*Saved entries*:
'''

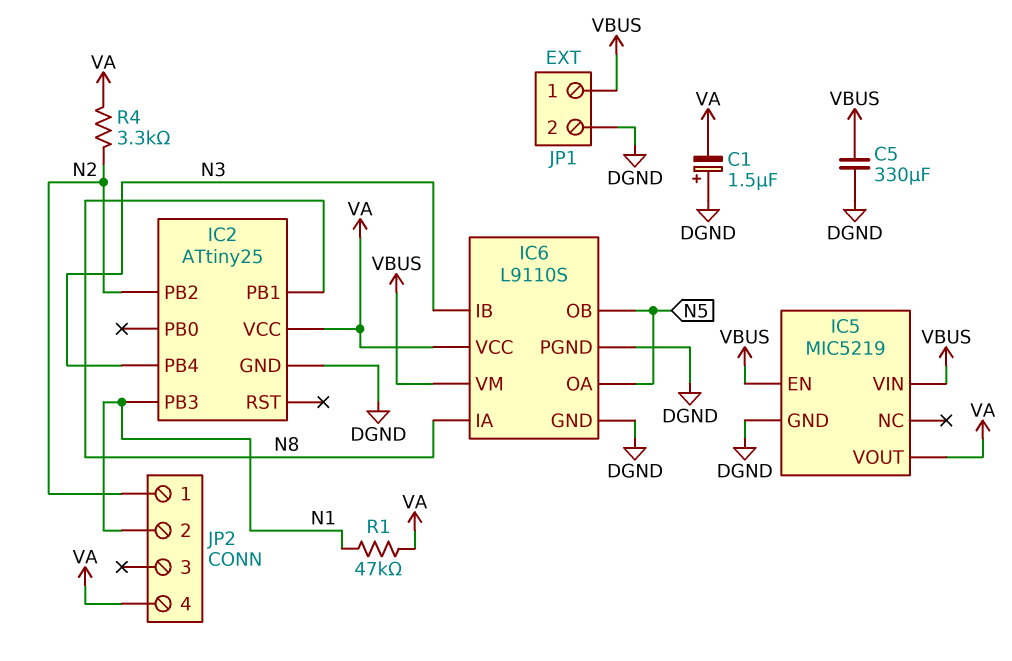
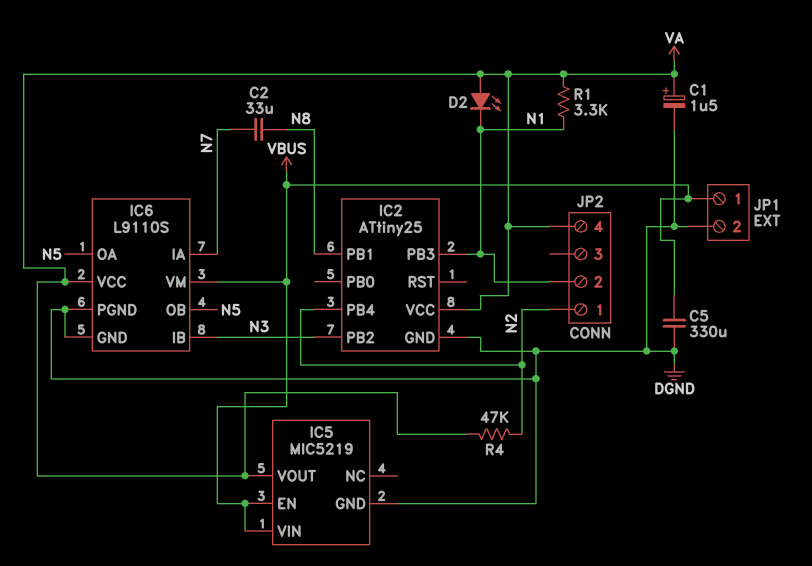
C1: 1.5uF (plus DGND, minus VA) -> 1.5uF (plus VA, minus DGND)
C2: none -> 33uF (N7, N8)
D2: none -> LED (A VA, K N1)
IC2 pin PB2: N2 -> N3
IC2 pin PB4: N3 -> N2
IC6 pin IA: N8 -> N7
R1: 47k (N1, VA) -> 3.3k (N1, VA)
R4: 3.3k (N2, VA) -> 47k (N2, VA)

'''

*ABOUT THIS TASK*: The answer must be the entries above, printed exactly, with no pictures.

*SOLUTION*:
C1: 1.5uF (plus DGND, minus VA) -> 1.5uF (plus VA, minus DGND)
C2: none -> 33uF (N7, N8)
D2: none -> LED (A VA, K N1)
IC2 pin PB2: N2 -> N3
IC2 pin PB4: N3 -> N2
IC6 pin IA: N8 -> N7
R1: 47k (N1, VA) -> 3.3k (N1, VA)
R4: 3.3k (N2, VA) -> 47k (N2, VA)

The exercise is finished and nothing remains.